What is being asked –
Give back the lines of the entries below exactly as written, from the first line to the line holding "change=relocated; old=red can;", both included, with the pictures omitted.

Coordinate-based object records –
▶

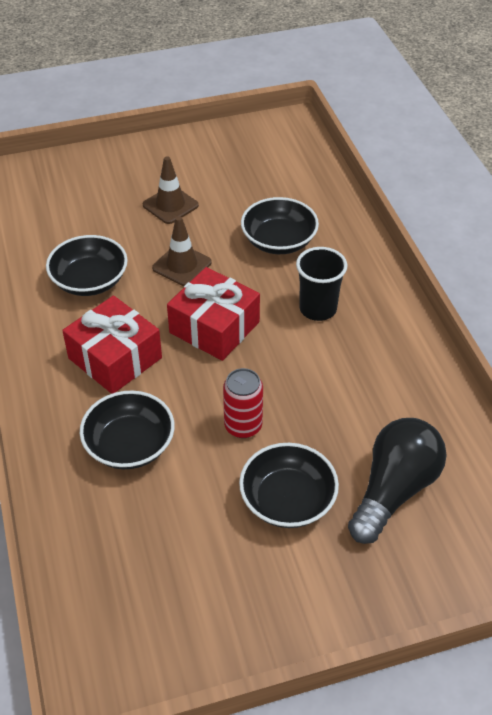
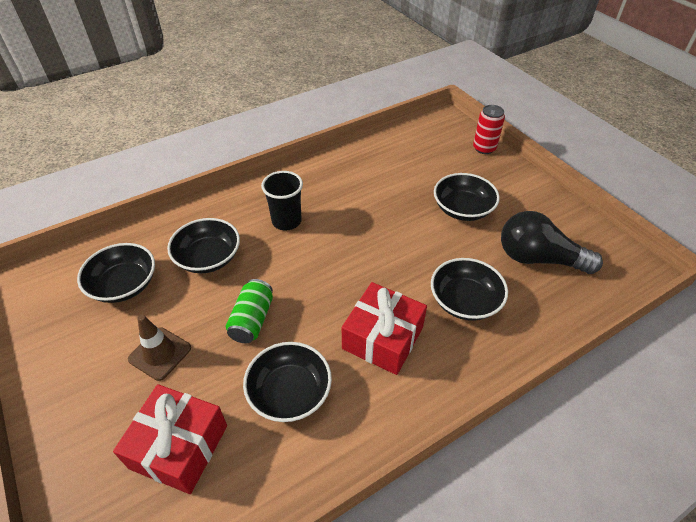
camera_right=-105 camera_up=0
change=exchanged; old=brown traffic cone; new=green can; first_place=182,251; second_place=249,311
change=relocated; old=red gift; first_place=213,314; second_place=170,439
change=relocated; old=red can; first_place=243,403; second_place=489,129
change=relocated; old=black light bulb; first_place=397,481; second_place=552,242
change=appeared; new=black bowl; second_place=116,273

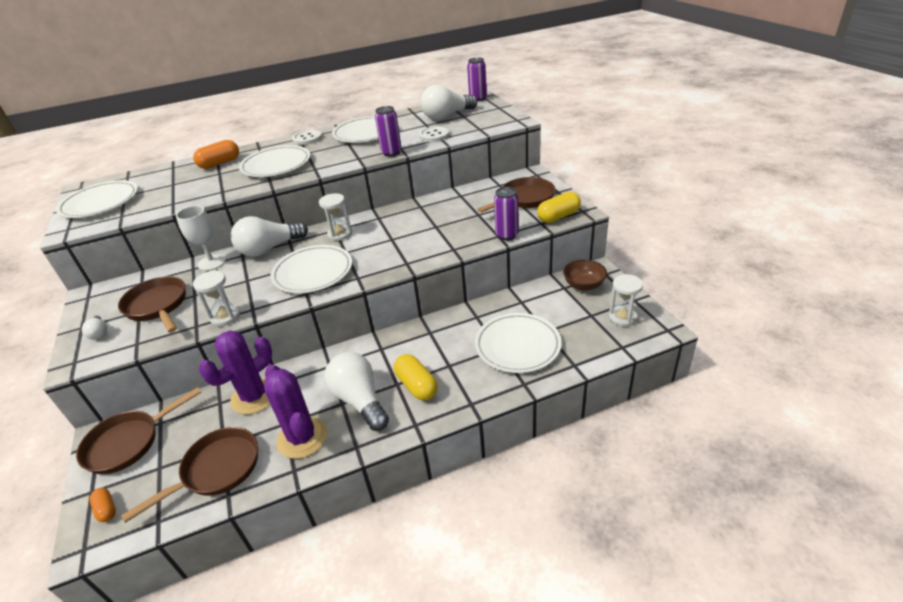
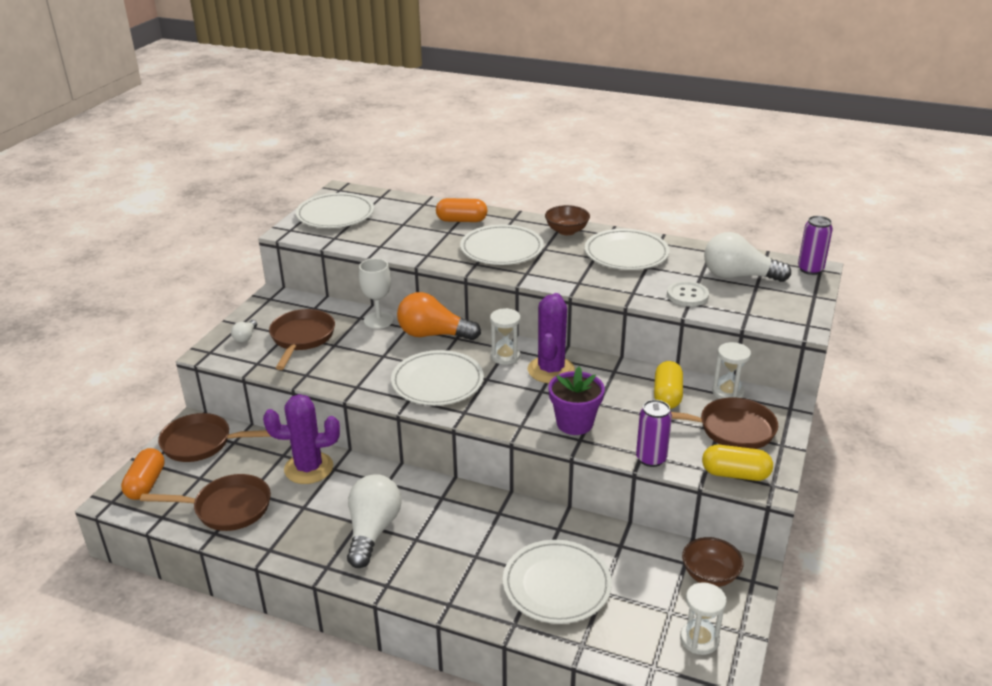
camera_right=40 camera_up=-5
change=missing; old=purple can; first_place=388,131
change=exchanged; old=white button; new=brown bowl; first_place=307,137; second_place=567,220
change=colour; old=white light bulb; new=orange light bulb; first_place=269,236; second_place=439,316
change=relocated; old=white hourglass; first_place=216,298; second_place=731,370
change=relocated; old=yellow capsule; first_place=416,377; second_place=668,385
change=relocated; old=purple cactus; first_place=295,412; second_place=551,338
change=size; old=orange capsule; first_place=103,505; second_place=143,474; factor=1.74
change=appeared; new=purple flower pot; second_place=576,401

◀

Response –
camera_right=-105 camera_up=0
change=exchanged; old=brown traffic cone; new=green can; first_place=182,251; second_place=249,311
change=relocated; old=red gift; first_place=213,314; second_place=170,439
change=relocated; old=red can; first_place=243,403; second_place=489,129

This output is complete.